How do the lines below between the ones holding "C1: 100nF (+3V3, GND) -> 47nF (+3V3, GND)" and "J4 pin 2: CNT4 -> GND", inclusive, read? Give them again exactly, with no other lines.

Records to use:
- - - -
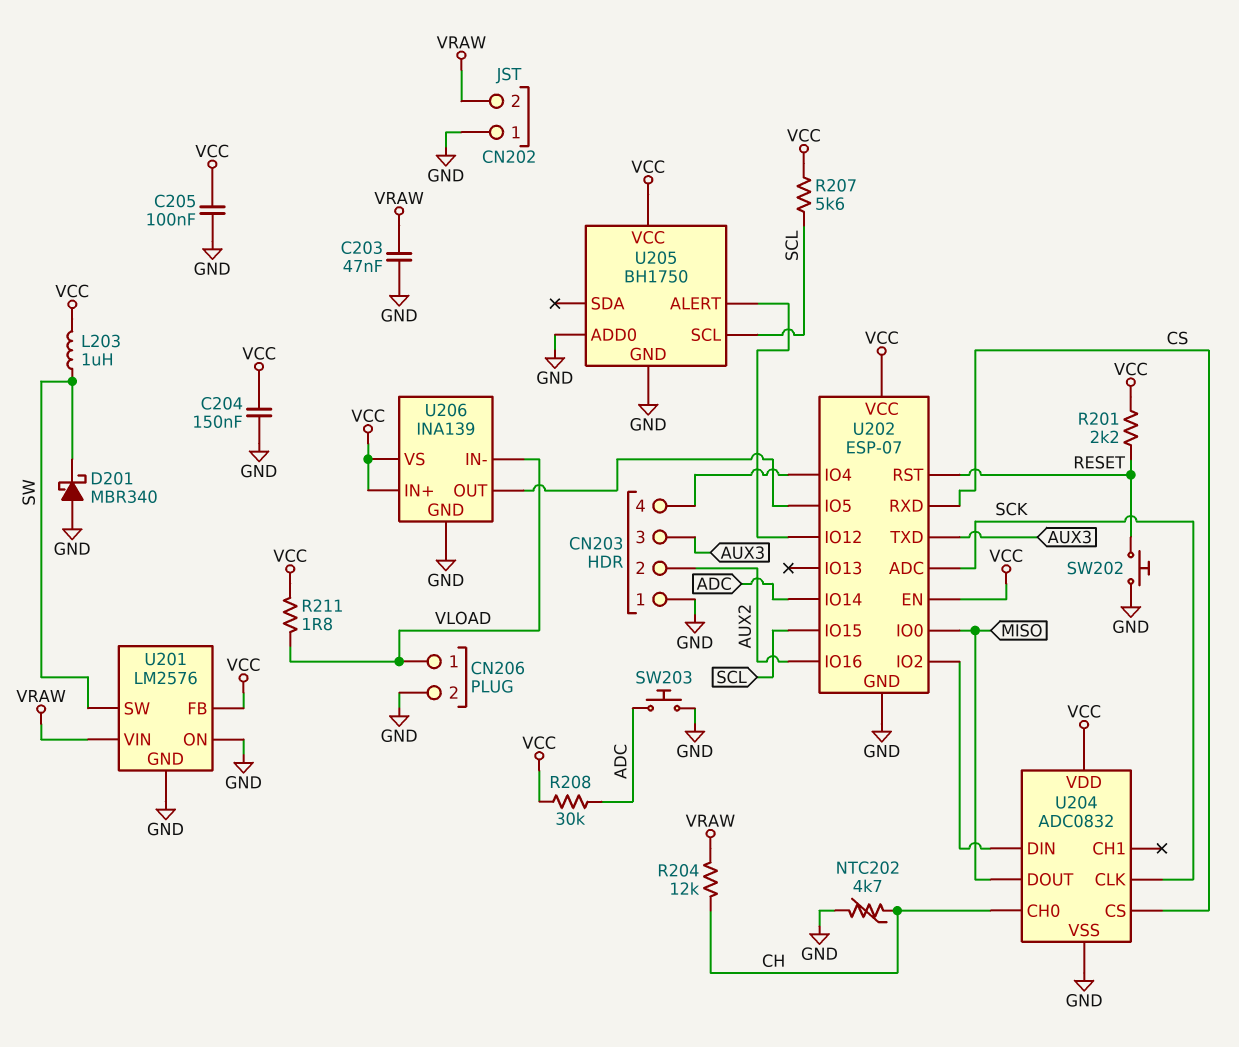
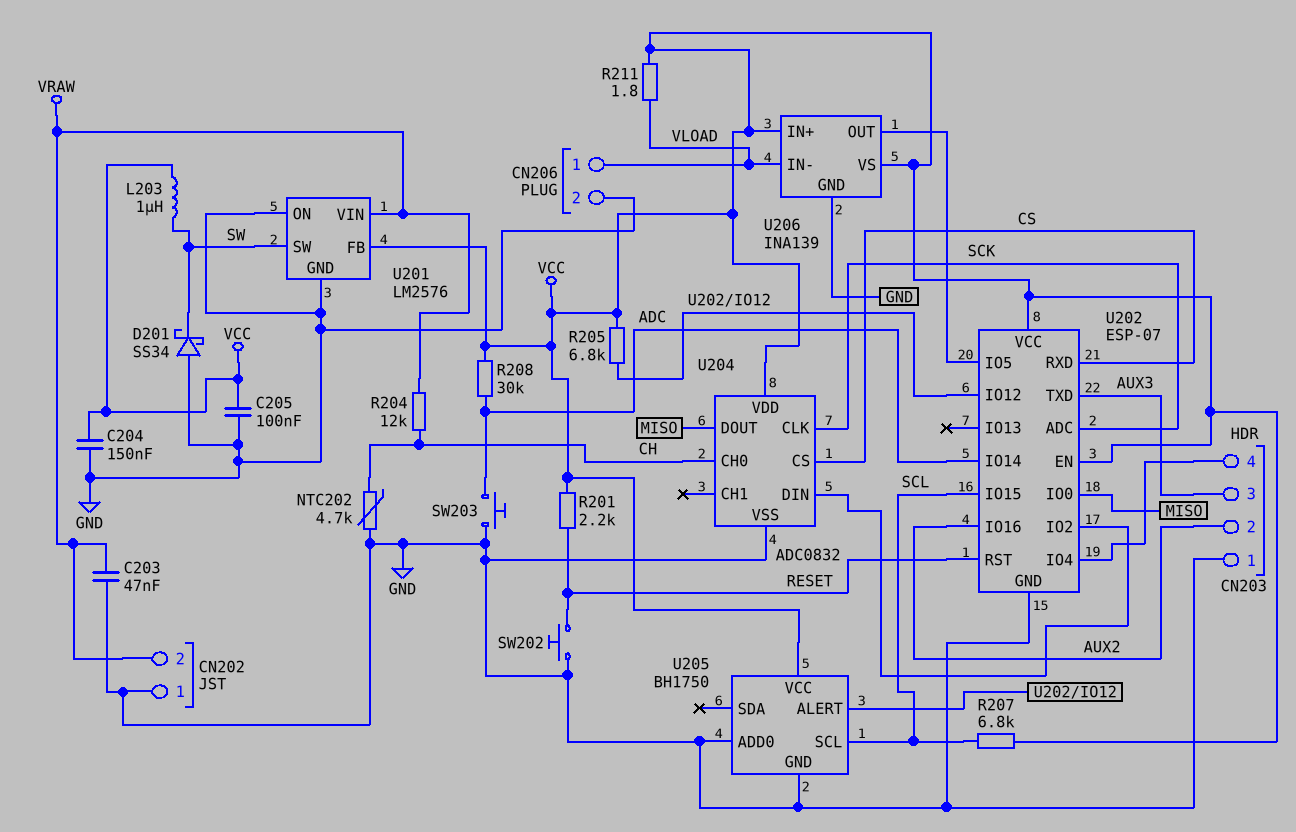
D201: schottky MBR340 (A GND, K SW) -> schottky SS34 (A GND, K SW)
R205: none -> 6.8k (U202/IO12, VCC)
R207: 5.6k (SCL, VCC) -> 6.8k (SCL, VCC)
- - - -
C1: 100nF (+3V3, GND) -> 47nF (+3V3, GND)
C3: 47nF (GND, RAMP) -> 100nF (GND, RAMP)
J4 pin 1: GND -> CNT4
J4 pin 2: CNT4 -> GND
- - - -
Response to this task:
C1: 100nF (+3V3, GND) -> 47nF (+3V3, GND)
C3: 47nF (GND, RAMP) -> 100nF (GND, RAMP)
J4 pin 1: GND -> CNT4
J4 pin 2: CNT4 -> GND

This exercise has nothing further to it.